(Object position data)
--------------------------------------------------

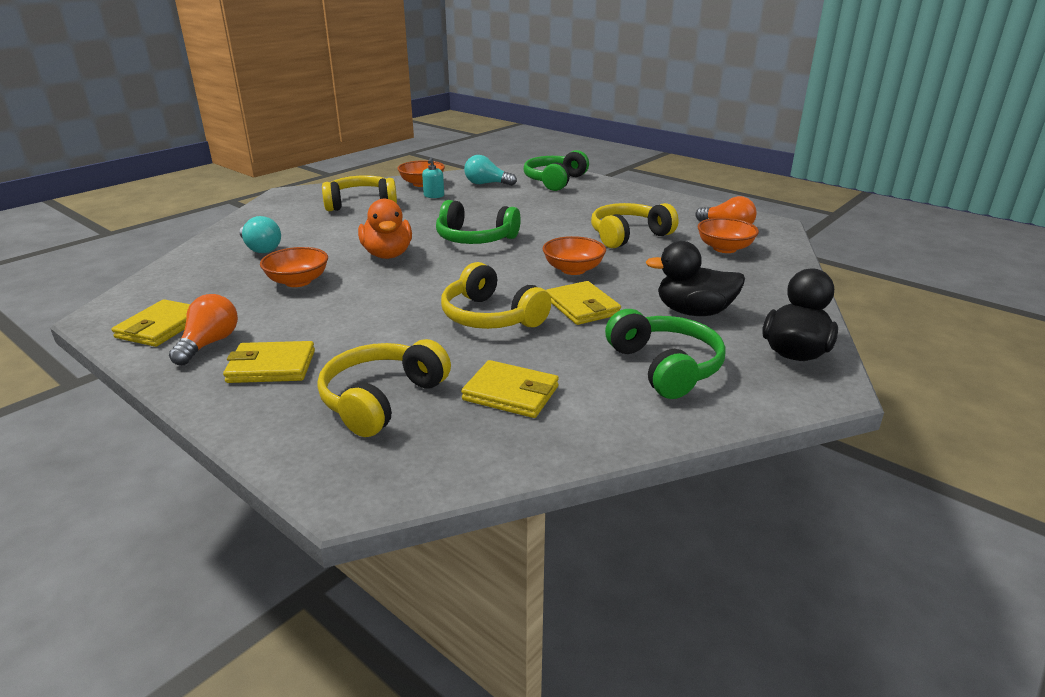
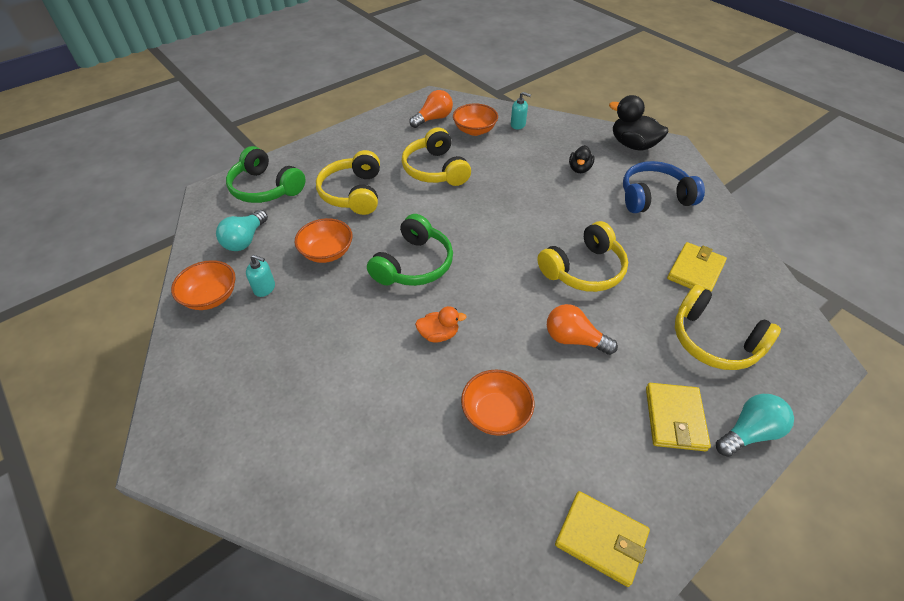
camera: 80 degrees left, 20 degrees up
orange light bulb [169,294,238,365] -> orange light bulb moved to [547,304,618,355]
turquoise light bulb [239,216,281,253] -> turquoise light bulb moved to [716,394,794,457]
yellow headphones [322,175,397,211] -> yellow headphones moved to [316,150,380,215]
orange duck [358,199,412,259] -> orange duck [415,306,467,342], size x0.58
orange bowl [543,236,606,275] -> orange bowl moved to [295,218,353,263]
yellow wallet [546,281,621,325] -> none
green headphones [605,309,726,399] -> blue headphones [623,161,705,213]
black duck [645,241,745,316] -> black duck [569,145,594,173], size x0.58
none -> turquoise soap dispenser [511,92,531,129]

--------------------------------------------------

Task description. A word-for-word restatement of the lines running from the one with "yellow wallet [546,281,621,325] -> none" to the last line of the records is the whole answer.

Exercise response.
yellow wallet [546,281,621,325] -> none
green headphones [605,309,726,399] -> blue headphones [623,161,705,213]
black duck [645,241,745,316] -> black duck [569,145,594,173], size x0.58
none -> turquoise soap dispenser [511,92,531,129]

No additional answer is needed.